▶ **Exercise data**
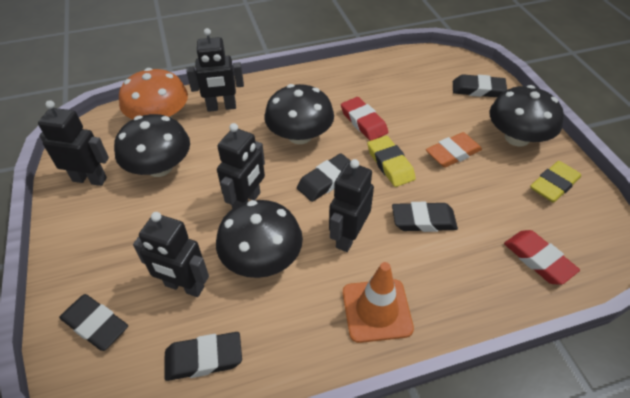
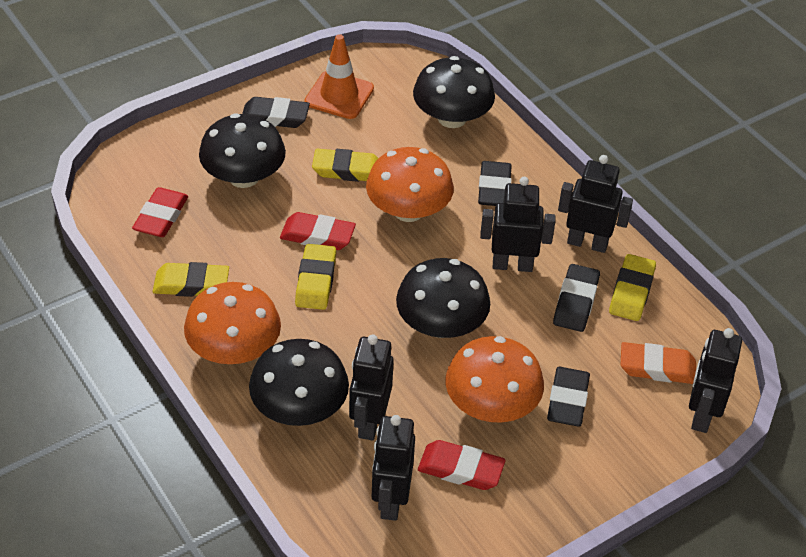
black eraser: 5 -> 4
orange mushroom: 1 -> 3
red eraser: 2 -> 3
yellow eraser: 2 -> 4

▶ **Exercise prompt**
Return all lines above that mention the word "eraser".

▶ **Task response**
black eraser: 5 -> 4
red eraser: 2 -> 3
yellow eraser: 2 -> 4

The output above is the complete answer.